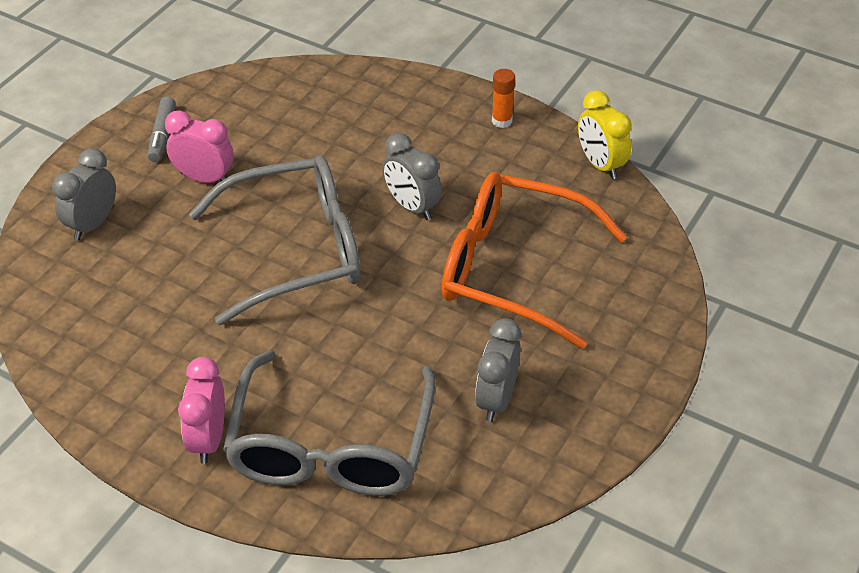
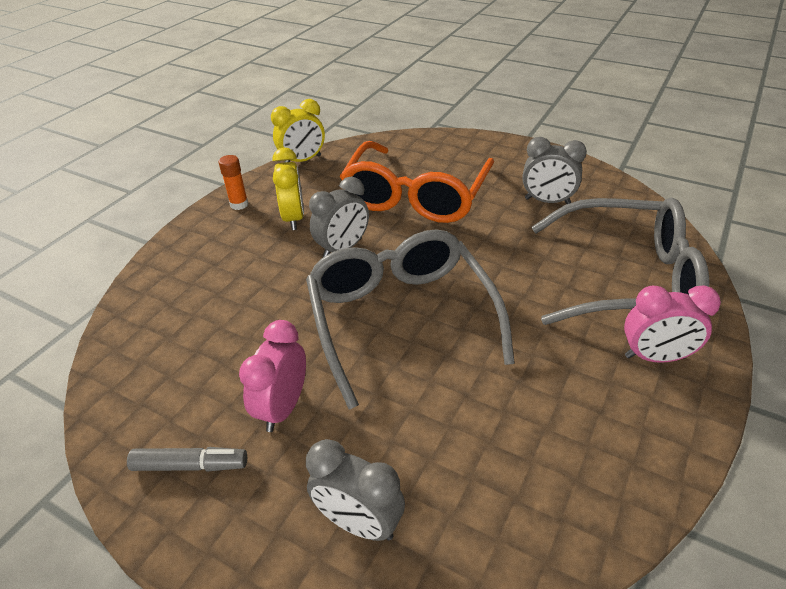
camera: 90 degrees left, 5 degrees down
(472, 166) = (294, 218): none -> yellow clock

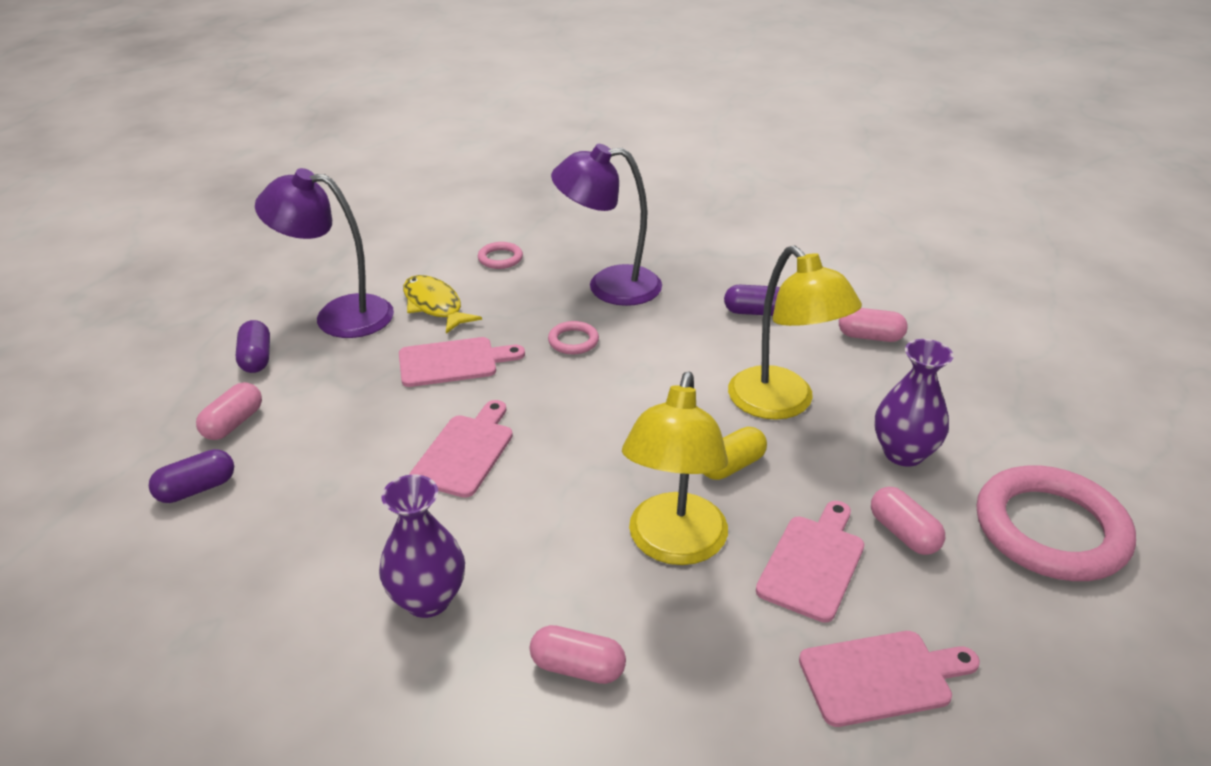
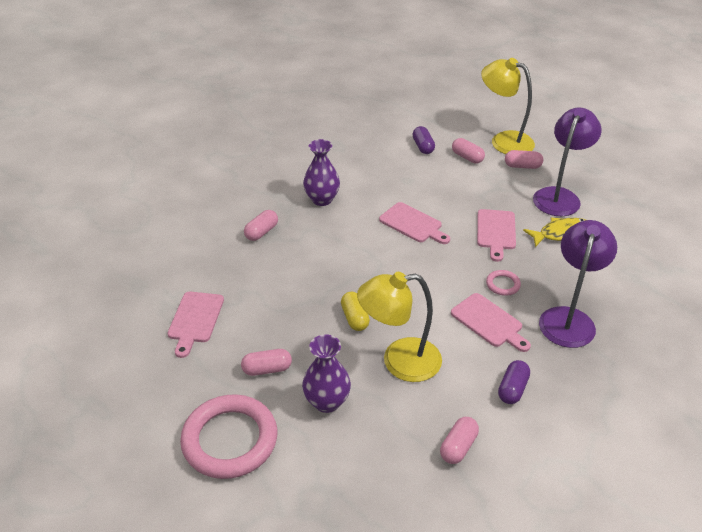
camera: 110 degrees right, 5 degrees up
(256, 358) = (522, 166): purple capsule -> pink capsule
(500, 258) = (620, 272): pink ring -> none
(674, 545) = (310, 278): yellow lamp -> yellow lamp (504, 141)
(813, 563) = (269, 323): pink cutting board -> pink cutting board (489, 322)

........

For the data above, state only how many lines include the word "pink".

** ANSWER TO THIS EXERCISE **
3